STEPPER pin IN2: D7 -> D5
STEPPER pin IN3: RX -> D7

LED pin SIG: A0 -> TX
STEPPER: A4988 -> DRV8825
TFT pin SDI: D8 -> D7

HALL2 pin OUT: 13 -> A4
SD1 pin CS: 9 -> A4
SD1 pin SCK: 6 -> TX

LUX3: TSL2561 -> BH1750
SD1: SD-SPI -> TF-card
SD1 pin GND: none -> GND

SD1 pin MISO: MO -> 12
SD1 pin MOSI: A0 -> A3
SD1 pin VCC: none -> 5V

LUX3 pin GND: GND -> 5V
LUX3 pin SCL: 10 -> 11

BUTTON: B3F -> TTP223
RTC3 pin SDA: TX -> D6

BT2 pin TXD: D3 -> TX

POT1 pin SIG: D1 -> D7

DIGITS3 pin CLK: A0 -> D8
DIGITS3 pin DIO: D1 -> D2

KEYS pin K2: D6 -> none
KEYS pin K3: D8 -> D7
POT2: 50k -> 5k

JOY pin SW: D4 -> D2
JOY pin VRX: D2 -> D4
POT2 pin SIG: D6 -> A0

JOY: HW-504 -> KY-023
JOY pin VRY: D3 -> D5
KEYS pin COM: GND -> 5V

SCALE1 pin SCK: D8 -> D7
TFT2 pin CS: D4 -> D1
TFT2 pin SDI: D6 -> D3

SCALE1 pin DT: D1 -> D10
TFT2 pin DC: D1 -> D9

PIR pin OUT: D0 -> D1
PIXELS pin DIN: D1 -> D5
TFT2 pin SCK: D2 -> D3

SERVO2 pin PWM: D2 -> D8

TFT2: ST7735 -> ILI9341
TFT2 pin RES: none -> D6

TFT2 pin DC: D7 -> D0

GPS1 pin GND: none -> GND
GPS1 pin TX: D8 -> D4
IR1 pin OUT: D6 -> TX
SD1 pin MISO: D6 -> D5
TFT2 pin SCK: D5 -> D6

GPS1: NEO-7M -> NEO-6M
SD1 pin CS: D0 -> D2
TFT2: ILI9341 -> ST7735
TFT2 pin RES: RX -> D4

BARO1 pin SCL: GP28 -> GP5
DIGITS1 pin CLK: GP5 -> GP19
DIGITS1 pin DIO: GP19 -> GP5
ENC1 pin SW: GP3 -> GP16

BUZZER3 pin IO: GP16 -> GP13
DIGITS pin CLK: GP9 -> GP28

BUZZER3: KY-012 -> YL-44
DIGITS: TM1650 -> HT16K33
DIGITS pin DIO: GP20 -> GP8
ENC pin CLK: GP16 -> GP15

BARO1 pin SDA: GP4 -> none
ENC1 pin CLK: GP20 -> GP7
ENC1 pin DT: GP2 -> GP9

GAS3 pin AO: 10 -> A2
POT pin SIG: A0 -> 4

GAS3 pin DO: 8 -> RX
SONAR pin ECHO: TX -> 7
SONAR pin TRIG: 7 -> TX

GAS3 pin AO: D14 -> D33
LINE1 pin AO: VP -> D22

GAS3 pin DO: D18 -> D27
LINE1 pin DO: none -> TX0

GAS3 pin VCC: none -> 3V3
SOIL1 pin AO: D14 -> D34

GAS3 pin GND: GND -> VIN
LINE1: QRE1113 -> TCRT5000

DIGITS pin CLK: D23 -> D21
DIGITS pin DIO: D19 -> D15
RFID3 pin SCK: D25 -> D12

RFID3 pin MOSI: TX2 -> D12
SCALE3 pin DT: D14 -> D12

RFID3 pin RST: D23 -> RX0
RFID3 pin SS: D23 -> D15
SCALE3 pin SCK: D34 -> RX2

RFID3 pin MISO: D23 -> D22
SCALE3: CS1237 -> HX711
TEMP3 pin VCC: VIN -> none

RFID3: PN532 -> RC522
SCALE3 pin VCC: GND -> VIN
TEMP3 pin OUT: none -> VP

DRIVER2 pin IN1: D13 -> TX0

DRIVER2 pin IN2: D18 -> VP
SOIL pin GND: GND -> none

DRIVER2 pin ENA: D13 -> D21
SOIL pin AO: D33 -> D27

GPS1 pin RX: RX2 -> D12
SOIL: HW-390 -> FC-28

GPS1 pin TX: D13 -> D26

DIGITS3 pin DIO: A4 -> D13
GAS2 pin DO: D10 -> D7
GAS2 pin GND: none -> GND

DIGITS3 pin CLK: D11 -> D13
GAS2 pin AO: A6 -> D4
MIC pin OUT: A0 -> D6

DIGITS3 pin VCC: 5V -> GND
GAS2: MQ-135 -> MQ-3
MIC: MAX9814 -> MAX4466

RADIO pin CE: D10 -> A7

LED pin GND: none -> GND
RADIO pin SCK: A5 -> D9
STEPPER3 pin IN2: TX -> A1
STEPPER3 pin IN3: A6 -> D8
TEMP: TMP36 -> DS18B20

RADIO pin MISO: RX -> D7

—————

◆ **ACTIVITY**
For each record in the listing, output it again exactly.

◆ **FINAL ANSWER**
STEPPER pin IN2: D7 -> D5
STEPPER pin IN3: RX -> D7

LED pin SIG: A0 -> TX
STEPPER: A4988 -> DRV8825
TFT pin SDI: D8 -> D7

HALL2 pin OUT: 13 -> A4
SD1 pin CS: 9 -> A4
SD1 pin SCK: 6 -> TX

LUX3: TSL2561 -> BH1750
SD1: SD-SPI -> TF-card
SD1 pin GND: none -> GND

SD1 pin MISO: MO -> 12
SD1 pin MOSI: A0 -> A3
SD1 pin VCC: none -> 5V

LUX3 pin GND: GND -> 5V
LUX3 pin SCL: 10 -> 11

BUTTON: B3F -> TTP223
RTC3 pin SDA: TX -> D6

BT2 pin TXD: D3 -> TX

POT1 pin SIG: D1 -> D7

DIGITS3 pin CLK: A0 -> D8
DIGITS3 pin DIO: D1 -> D2

KEYS pin K2: D6 -> none
KEYS pin K3: D8 -> D7
POT2: 50k -> 5k

JOY pin SW: D4 -> D2
JOY pin VRX: D2 -> D4
POT2 pin SIG: D6 -> A0

JOY: HW-504 -> KY-023
JOY pin VRY: D3 -> D5
KEYS pin COM: GND -> 5V

SCALE1 pin SCK: D8 -> D7
TFT2 pin CS: D4 -> D1
TFT2 pin SDI: D6 -> D3

SCALE1 pin DT: D1 -> D10
TFT2 pin DC: D1 -> D9

PIR pin OUT: D0 -> D1
PIXELS pin DIN: D1 -> D5
TFT2 pin SCK: D2 -> D3

SERVO2 pin PWM: D2 -> D8

TFT2: ST7735 -> ILI9341
TFT2 pin RES: none -> D6

TFT2 pin DC: D7 -> D0

GPS1 pin GND: none -> GND
GPS1 pin TX: D8 -> D4
IR1 pin OUT: D6 -> TX
SD1 pin MISO: D6 -> D5
TFT2 pin SCK: D5 -> D6

GPS1: NEO-7M -> NEO-6M
SD1 pin CS: D0 -> D2
TFT2: ILI9341 -> ST7735
TFT2 pin RES: RX -> D4

BARO1 pin SCL: GP28 -> GP5
DIGITS1 pin CLK: GP5 -> GP19
DIGITS1 pin DIO: GP19 -> GP5
ENC1 pin SW: GP3 -> GP16

BUZZER3 pin IO: GP16 -> GP13
DIGITS pin CLK: GP9 -> GP28

BUZZER3: KY-012 -> YL-44
DIGITS: TM1650 -> HT16K33
DIGITS pin DIO: GP20 -> GP8
ENC pin CLK: GP16 -> GP15

BARO1 pin SDA: GP4 -> none
ENC1 pin CLK: GP20 -> GP7
ENC1 pin DT: GP2 -> GP9

GAS3 pin AO: 10 -> A2
POT pin SIG: A0 -> 4

GAS3 pin DO: 8 -> RX
SONAR pin ECHO: TX -> 7
SONAR pin TRIG: 7 -> TX

GAS3 pin AO: D14 -> D33
LINE1 pin AO: VP -> D22

GAS3 pin DO: D18 -> D27
LINE1 pin DO: none -> TX0

GAS3 pin VCC: none -> 3V3
SOIL1 pin AO: D14 -> D34

GAS3 pin GND: GND -> VIN
LINE1: QRE1113 -> TCRT5000

DIGITS pin CLK: D23 -> D21
DIGITS pin DIO: D19 -> D15
RFID3 pin SCK: D25 -> D12

RFID3 pin MOSI: TX2 -> D12
SCALE3 pin DT: D14 -> D12

RFID3 pin RST: D23 -> RX0
RFID3 pin SS: D23 -> D15
SCALE3 pin SCK: D34 -> RX2

RFID3 pin MISO: D23 -> D22
SCALE3: CS1237 -> HX711
TEMP3 pin VCC: VIN -> none

RFID3: PN532 -> RC522
SCALE3 pin VCC: GND -> VIN
TEMP3 pin OUT: none -> VP

DRIVER2 pin IN1: D13 -> TX0

DRIVER2 pin IN2: D18 -> VP
SOIL pin GND: GND -> none

DRIVER2 pin ENA: D13 -> D21
SOIL pin AO: D33 -> D27

GPS1 pin RX: RX2 -> D12
SOIL: HW-390 -> FC-28

GPS1 pin TX: D13 -> D26

DIGITS3 pin DIO: A4 -> D13
GAS2 pin DO: D10 -> D7
GAS2 pin GND: none -> GND

DIGITS3 pin CLK: D11 -> D13
GAS2 pin AO: A6 -> D4
MIC pin OUT: A0 -> D6

DIGITS3 pin VCC: 5V -> GND
GAS2: MQ-135 -> MQ-3
MIC: MAX9814 -> MAX4466

RADIO pin CE: D10 -> A7

LED pin GND: none -> GND
RADIO pin SCK: A5 -> D9
STEPPER3 pin IN2: TX -> A1
STEPPER3 pin IN3: A6 -> D8
TEMP: TMP36 -> DS18B20

RADIO pin MISO: RX -> D7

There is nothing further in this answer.